Task input -
.....
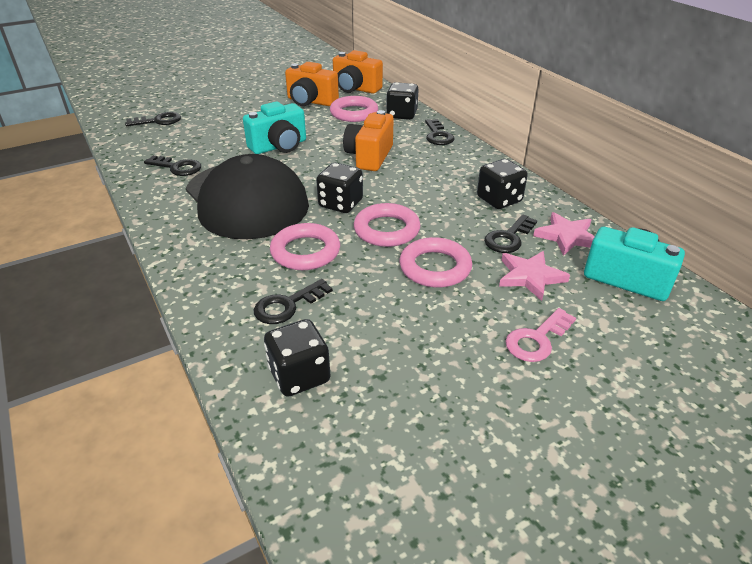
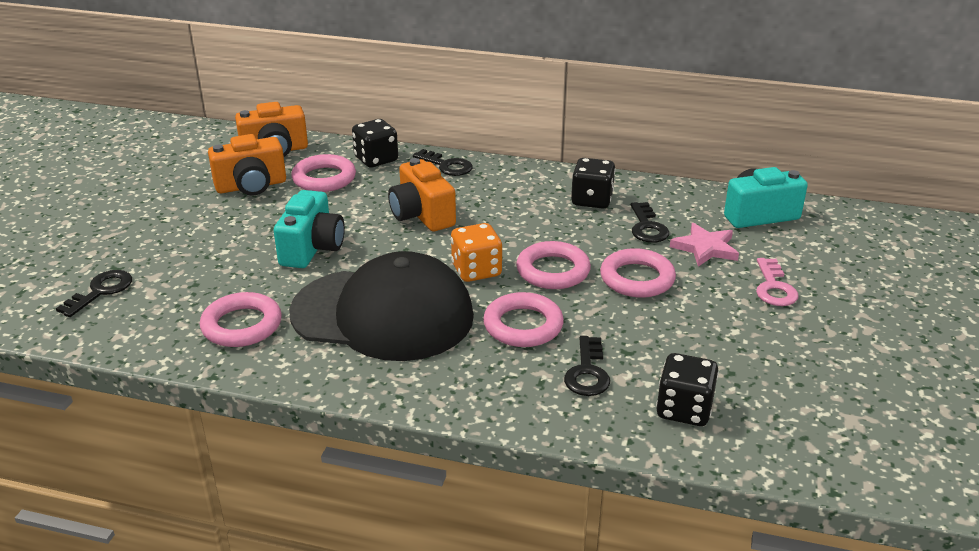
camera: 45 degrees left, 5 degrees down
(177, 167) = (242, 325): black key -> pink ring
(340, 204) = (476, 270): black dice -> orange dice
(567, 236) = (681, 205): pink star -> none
.....
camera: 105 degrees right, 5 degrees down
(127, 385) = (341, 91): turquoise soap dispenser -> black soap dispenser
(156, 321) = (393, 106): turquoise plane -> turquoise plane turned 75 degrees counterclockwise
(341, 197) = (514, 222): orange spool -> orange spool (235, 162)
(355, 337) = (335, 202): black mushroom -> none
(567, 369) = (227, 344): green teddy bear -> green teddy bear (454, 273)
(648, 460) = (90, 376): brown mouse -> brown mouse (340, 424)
.....
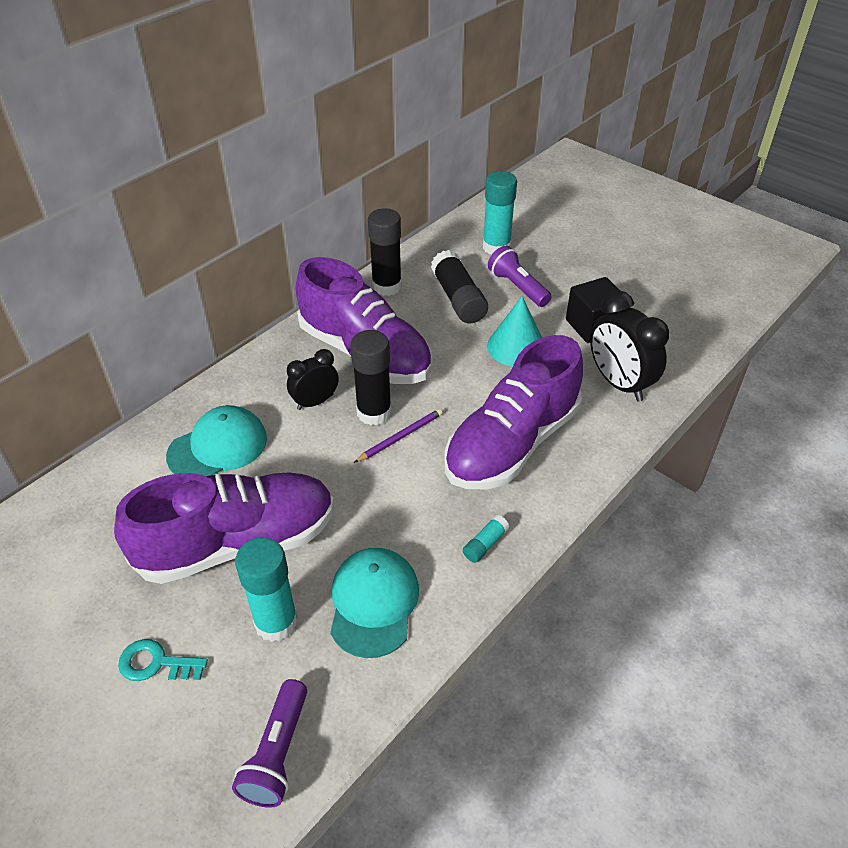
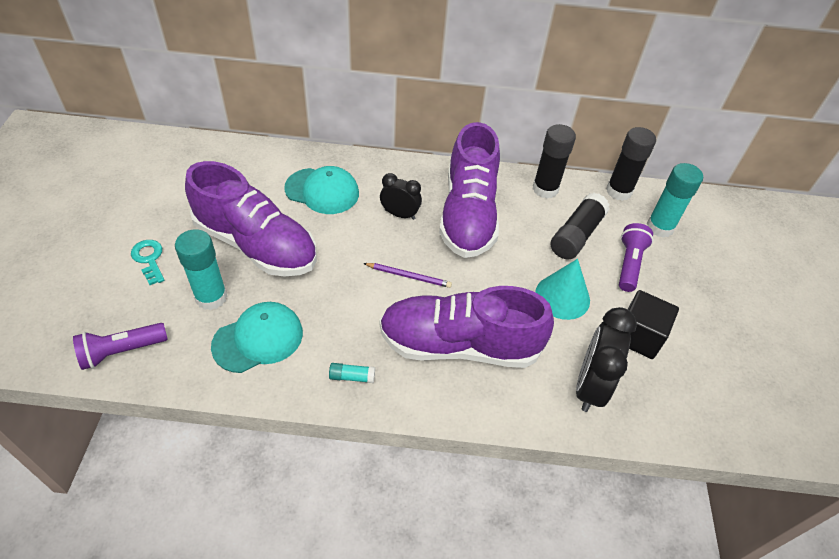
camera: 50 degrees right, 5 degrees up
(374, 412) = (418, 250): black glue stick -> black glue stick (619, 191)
.....
Task prompt - In the data above, which lines lie between the line with "(567, 369) = (227, 344): green" and the line with "(648, 460) = (90, 376): brown", inclusive? Print those lines exactly and nothing else.

Solution to the exercise -
(567, 369) = (227, 344): green teddy bear -> green teddy bear (454, 273)
(648, 460) = (90, 376): brown mouse -> brown mouse (340, 424)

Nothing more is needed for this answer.